> [What you are asked to do]:
Below are records; reproduce exactly the lines from the one that has "R5: 39k (SUM, VO) -> 15k (SUM, VO)" through the one that has "R22: 82k (INV, STG2) -> 82k (GND, STG2)", ends included, and nothing more.

> [Data in this exercise]:

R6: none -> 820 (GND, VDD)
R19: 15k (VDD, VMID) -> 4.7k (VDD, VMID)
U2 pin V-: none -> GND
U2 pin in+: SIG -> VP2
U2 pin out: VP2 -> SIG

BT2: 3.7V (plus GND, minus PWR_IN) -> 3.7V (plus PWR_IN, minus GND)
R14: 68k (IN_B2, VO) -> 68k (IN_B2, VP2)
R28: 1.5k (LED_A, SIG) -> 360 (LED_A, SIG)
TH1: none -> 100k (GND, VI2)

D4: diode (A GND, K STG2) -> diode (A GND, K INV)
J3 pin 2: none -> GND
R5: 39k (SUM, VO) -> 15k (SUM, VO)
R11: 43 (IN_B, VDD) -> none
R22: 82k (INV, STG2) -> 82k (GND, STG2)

---

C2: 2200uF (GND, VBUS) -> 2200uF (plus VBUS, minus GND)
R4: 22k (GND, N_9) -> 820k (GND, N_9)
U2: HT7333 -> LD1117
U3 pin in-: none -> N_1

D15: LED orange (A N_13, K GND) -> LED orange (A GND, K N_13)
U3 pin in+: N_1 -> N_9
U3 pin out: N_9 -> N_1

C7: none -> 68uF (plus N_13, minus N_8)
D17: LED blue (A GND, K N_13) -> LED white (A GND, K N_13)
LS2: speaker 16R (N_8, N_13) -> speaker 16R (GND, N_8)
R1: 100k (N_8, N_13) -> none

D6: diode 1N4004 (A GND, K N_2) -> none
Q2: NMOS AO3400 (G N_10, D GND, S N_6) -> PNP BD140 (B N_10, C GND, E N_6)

> [Result]:
R5: 39k (SUM, VO) -> 15k (SUM, VO)
R11: 43 (IN_B, VDD) -> none
R22: 82k (INV, STG2) -> 82k (GND, STG2)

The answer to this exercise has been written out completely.